## [Your goal]
Return, exactly and in full, the lines of the records below starting at the one with "STEPPER2 pin IN3: D12 -> A5" and ending at the one with "RELAY3 pin IN2: D11 -> D9", and no other lines.

## [Revision tracking records]
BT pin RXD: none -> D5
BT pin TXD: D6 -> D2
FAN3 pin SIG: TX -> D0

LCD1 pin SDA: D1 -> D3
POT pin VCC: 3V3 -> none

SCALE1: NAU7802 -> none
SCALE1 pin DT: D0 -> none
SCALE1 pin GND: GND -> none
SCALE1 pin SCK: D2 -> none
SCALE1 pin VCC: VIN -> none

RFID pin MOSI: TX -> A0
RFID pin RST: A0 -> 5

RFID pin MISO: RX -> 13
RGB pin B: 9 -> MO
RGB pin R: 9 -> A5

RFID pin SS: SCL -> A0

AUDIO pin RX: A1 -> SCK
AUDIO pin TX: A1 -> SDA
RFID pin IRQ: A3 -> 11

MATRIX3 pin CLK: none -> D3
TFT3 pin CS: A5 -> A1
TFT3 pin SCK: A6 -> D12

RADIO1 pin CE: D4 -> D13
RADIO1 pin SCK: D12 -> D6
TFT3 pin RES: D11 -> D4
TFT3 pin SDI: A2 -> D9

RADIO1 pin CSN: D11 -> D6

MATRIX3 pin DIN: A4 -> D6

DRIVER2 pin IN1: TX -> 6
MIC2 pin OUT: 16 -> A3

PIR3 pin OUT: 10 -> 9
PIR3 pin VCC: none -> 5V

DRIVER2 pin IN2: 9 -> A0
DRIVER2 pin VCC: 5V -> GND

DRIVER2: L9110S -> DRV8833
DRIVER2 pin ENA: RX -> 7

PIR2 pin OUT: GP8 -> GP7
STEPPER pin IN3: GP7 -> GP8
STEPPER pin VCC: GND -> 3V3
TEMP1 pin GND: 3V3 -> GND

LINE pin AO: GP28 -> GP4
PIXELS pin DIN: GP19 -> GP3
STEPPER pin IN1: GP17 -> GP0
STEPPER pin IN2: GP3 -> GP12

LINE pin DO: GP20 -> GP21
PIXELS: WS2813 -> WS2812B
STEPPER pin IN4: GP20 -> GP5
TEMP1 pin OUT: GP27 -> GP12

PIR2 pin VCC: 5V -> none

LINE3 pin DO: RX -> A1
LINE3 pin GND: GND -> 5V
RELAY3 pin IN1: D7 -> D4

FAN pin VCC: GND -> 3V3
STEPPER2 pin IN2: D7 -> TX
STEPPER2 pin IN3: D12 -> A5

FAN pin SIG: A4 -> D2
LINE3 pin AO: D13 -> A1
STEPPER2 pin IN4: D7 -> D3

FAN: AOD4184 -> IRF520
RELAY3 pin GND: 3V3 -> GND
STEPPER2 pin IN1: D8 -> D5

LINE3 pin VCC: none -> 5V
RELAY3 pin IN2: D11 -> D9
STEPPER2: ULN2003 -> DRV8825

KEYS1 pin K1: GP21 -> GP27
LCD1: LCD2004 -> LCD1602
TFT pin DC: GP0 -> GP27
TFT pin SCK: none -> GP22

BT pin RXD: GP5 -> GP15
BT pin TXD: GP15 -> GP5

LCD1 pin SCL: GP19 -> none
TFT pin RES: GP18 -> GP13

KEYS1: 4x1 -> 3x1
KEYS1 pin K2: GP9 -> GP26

## [Written response]
STEPPER2 pin IN3: D12 -> A5

FAN pin SIG: A4 -> D2
LINE3 pin AO: D13 -> A1
STEPPER2 pin IN4: D7 -> D3

FAN: AOD4184 -> IRF520
RELAY3 pin GND: 3V3 -> GND
STEPPER2 pin IN1: D8 -> D5

LINE3 pin VCC: none -> 5V
RELAY3 pin IN2: D11 -> D9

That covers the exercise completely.